Given data:

══════

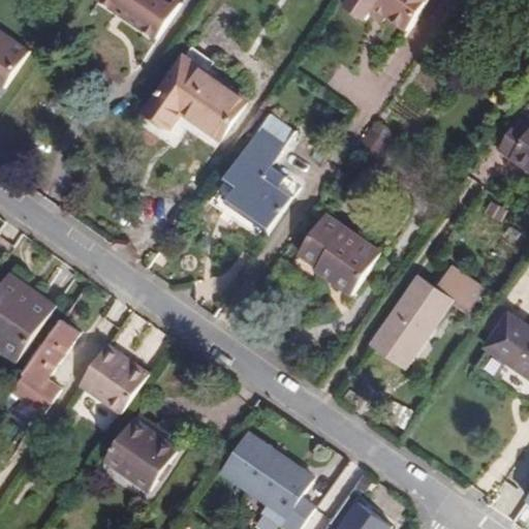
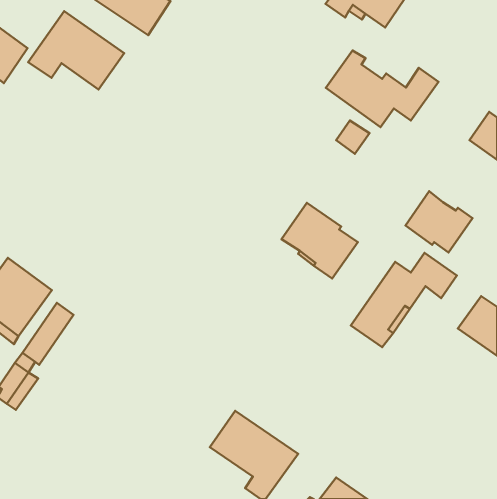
building: none -> [326,50,438,127]
building: [144,56,245,138] -> [28,11,124,90]
building: [223,113,298,228] -> none
building: none -> [405,191,472,252]
building: [77,346,149,413] -> none
building: [103,418,177,490] -> none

══════

Task objective: The answer must consist of every line from the entries above that contains the string "none".

Task output:
building: none -> [326,50,438,127]
building: [223,113,298,228] -> none
building: none -> [405,191,472,252]
building: [77,346,149,413] -> none
building: [103,418,177,490] -> none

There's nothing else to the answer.